■ **TRY IT**: Among the lines of the data, copy those that hold "banana".
*** EXERCISE INPUT
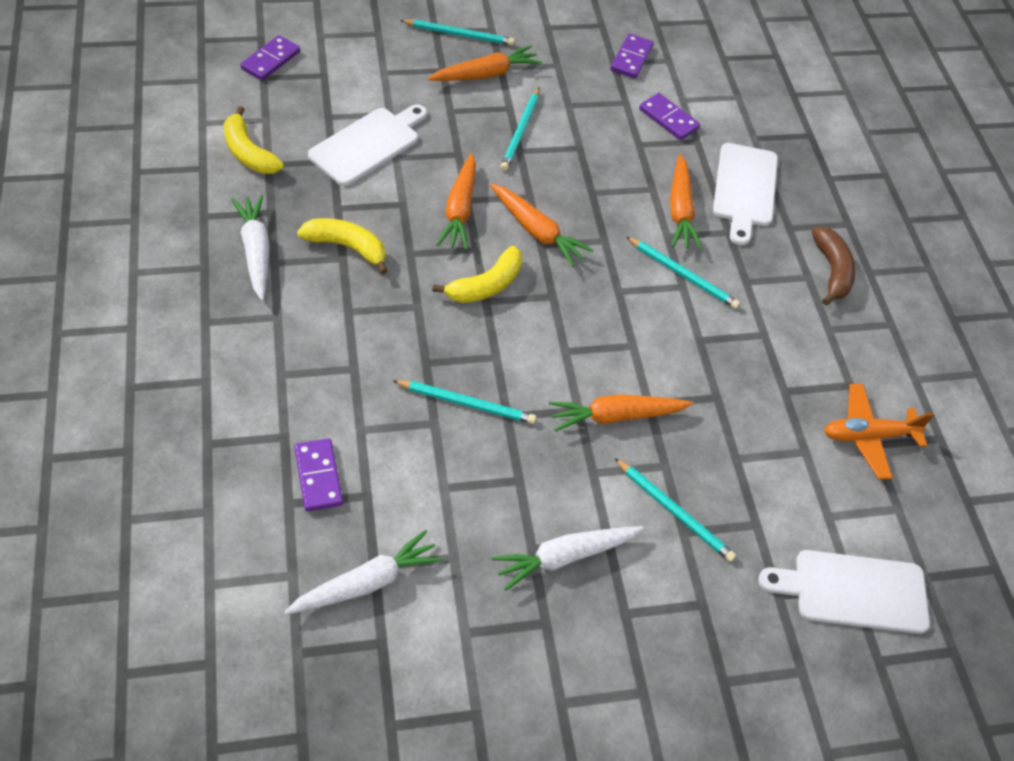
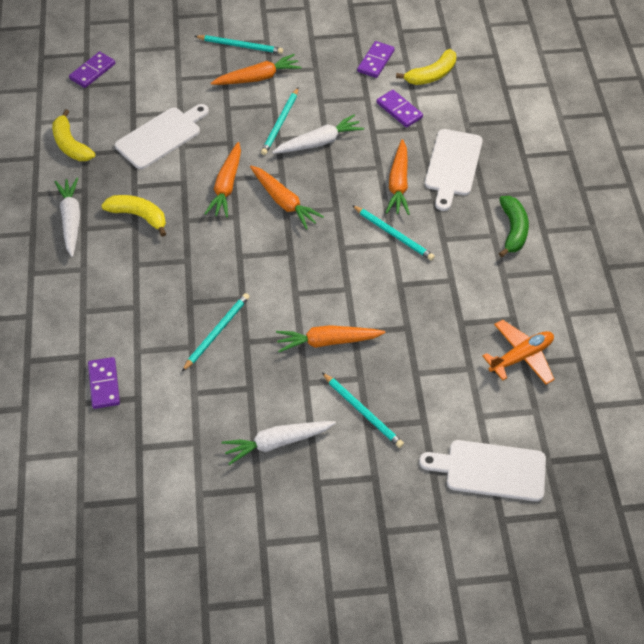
camera: 10 degrees right, 0 degrees up
(366, 583) = (132, 458): white carrot -> white carrot (319, 142)
(467, 403) = (217, 332): turquoise pencil -> turquoise pencil turned 75 degrees counterclockwise
(486, 285) = (240, 244): yellow banana -> yellow banana (431, 75)
(831, 271) = (513, 230): brown banana -> green banana
(868, 436) = (521, 357): orange plane -> orange plane turned 150 degrees clockwise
******
■ **TASK RESPONSE**:
(486, 285) = (240, 244): yellow banana -> yellow banana (431, 75)
(831, 271) = (513, 230): brown banana -> green banana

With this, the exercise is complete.